Send back every record word for word, with nothing missing.

• **Coordinate-based object records**:

——

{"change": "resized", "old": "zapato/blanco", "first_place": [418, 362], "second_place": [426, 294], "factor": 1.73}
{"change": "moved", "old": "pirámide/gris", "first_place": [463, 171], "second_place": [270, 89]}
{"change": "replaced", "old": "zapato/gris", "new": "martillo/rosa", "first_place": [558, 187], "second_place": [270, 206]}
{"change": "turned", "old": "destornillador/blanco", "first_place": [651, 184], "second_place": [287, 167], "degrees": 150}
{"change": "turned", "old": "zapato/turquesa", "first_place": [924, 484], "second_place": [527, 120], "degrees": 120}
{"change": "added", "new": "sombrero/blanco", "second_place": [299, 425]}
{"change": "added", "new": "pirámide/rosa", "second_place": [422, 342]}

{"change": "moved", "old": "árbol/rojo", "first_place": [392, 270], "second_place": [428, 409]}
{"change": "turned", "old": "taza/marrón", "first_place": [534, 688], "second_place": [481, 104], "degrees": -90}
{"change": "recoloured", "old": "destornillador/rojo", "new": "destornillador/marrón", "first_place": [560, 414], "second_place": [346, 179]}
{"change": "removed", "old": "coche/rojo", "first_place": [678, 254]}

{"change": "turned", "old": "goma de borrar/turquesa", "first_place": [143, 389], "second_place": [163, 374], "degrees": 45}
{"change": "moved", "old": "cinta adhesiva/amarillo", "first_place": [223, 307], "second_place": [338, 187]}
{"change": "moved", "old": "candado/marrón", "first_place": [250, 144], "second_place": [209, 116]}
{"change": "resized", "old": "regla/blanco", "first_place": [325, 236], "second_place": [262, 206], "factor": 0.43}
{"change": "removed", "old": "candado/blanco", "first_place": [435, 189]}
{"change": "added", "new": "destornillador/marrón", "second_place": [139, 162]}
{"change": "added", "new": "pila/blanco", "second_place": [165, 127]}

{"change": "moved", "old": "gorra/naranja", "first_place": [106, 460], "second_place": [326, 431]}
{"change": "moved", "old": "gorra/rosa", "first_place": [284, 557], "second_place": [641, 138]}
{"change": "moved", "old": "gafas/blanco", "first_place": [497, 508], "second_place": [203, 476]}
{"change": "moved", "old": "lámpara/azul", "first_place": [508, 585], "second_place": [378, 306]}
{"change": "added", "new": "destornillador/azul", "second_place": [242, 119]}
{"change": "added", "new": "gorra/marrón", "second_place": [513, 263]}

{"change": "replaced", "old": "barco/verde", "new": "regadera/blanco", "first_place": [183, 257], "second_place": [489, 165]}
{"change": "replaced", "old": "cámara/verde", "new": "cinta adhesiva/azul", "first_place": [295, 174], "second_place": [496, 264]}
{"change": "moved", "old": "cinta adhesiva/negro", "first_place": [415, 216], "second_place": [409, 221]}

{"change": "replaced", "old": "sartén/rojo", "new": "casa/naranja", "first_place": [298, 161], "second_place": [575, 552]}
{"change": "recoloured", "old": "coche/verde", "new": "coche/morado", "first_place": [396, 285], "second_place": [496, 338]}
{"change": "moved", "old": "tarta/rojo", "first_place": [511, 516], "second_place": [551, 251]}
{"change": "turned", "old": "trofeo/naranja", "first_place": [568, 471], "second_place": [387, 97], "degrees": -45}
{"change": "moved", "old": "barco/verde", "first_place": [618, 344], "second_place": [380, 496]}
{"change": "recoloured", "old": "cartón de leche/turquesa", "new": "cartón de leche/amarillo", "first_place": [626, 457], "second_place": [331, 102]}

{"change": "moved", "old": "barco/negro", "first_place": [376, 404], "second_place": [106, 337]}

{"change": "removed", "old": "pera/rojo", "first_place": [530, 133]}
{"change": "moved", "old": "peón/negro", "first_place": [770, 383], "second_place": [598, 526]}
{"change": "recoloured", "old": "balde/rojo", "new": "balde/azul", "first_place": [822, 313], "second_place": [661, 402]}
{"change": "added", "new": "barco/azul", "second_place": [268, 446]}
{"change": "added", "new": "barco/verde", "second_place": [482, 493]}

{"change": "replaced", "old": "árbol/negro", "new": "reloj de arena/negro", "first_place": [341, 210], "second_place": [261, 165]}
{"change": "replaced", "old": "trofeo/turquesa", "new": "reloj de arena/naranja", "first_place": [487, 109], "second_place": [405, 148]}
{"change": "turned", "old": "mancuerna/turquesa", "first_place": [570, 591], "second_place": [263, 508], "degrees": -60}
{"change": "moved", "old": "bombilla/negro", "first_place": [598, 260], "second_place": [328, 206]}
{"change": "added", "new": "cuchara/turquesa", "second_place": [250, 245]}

——

• **EXPECTED ANSWER**:
{"change": "resized", "old": "zapato/blanco", "first_place": [418, 362], "second_place": [426, 294], "factor": 1.73}
{"change": "moved", "old": "pirámide/gris", "first_place": [463, 171], "second_place": [270, 89]}
{"change": "replaced", "old": "zapato/gris", "new": "martillo/rosa", "first_place": [558, 187], "second_place": [270, 206]}
{"change": "turned", "old": "destornillador/blanco", "first_place": [651, 184], "second_place": [287, 167], "degrees": 150}
{"change": "turned", "old": "zapato/turquesa", "first_place": [924, 484], "second_place": [527, 120], "degrees": 120}
{"change": "added", "new": "sombrero/blanco", "second_place": [299, 425]}
{"change": "added", "new": "pirámide/rosa", "second_place": [422, 342]}

{"change": "moved", "old": "árbol/rojo", "first_place": [392, 270], "second_place": [428, 409]}
{"change": "turned", "old": "taza/marrón", "first_place": [534, 688], "second_place": [481, 104], "degrees": -90}
{"change": "recoloured", "old": "destornillador/rojo", "new": "destornillador/marrón", "first_place": [560, 414], "second_place": [346, 179]}
{"change": "removed", "old": "coche/rojo", "first_place": [678, 254]}

{"change": "turned", "old": "goma de borrar/turquesa", "first_place": [143, 389], "second_place": [163, 374], "degrees": 45}
{"change": "moved", "old": "cinta adhesiva/amarillo", "first_place": [223, 307], "second_place": [338, 187]}
{"change": "moved", "old": "candado/marrón", "first_place": [250, 144], "second_place": [209, 116]}
{"change": "resized", "old": "regla/blanco", "first_place": [325, 236], "second_place": [262, 206], "factor": 0.43}
{"change": "removed", "old": "candado/blanco", "first_place": [435, 189]}
{"change": "added", "new": "destornillador/marrón", "second_place": [139, 162]}
{"change": "added", "new": "pila/blanco", "second_place": [165, 127]}

{"change": "moved", "old": "gorra/naranja", "first_place": [106, 460], "second_place": [326, 431]}
{"change": "moved", "old": "gorra/rosa", "first_place": [284, 557], "second_place": [641, 138]}
{"change": "moved", "old": "gafas/blanco", "first_place": [497, 508], "second_place": [203, 476]}
{"change": "moved", "old": "lámpara/azul", "first_place": [508, 585], "second_place": [378, 306]}
{"change": "added", "new": "destornillador/azul", "second_place": [242, 119]}
{"change": "added", "new": "gorra/marrón", "second_place": [513, 263]}

{"change": "replaced", "old": "barco/verde", "new": "regadera/blanco", "first_place": [183, 257], "second_place": [489, 165]}
{"change": "replaced", "old": "cámara/verde", "new": "cinta adhesiva/azul", "first_place": [295, 174], "second_place": [496, 264]}
{"change": "moved", "old": "cinta adhesiva/negro", "first_place": [415, 216], "second_place": [409, 221]}

{"change": "replaced", "old": "sartén/rojo", "new": "casa/naranja", "first_place": [298, 161], "second_place": [575, 552]}
{"change": "recoloured", "old": "coche/verde", "new": "coche/morado", "first_place": [396, 285], "second_place": [496, 338]}
{"change": "moved", "old": "tarta/rojo", "first_place": [511, 516], "second_place": [551, 251]}
{"change": "turned", "old": "trofeo/naranja", "first_place": [568, 471], "second_place": [387, 97], "degrees": -45}
{"change": "moved", "old": "barco/verde", "first_place": [618, 344], "second_place": [380, 496]}
{"change": "recoloured", "old": "cartón de leche/turquesa", "new": "cartón de leche/amarillo", "first_place": [626, 457], "second_place": [331, 102]}

{"change": "moved", "old": "barco/negro", "first_place": [376, 404], "second_place": [106, 337]}

{"change": "removed", "old": "pera/rojo", "first_place": [530, 133]}
{"change": "moved", "old": "peón/negro", "first_place": [770, 383], "second_place": [598, 526]}
{"change": "recoloured", "old": "balde/rojo", "new": "balde/azul", "first_place": [822, 313], "second_place": [661, 402]}
{"change": "added", "new": "barco/azul", "second_place": [268, 446]}
{"change": "added", "new": "barco/verde", "second_place": [482, 493]}

{"change": "replaced", "old": "árbol/negro", "new": "reloj de arena/negro", "first_place": [341, 210], "second_place": [261, 165]}
{"change": "replaced", "old": "trofeo/turquesa", "new": "reloj de arena/naranja", "first_place": [487, 109], "second_place": [405, 148]}
{"change": "turned", "old": "mancuerna/turquesa", "first_place": [570, 591], "second_place": [263, 508], "degrees": -60}
{"change": "moved", "old": "bombilla/negro", "first_place": [598, 260], "second_place": [328, 206]}
{"change": "added", "new": "cuchara/turquesa", "second_place": [250, 245]}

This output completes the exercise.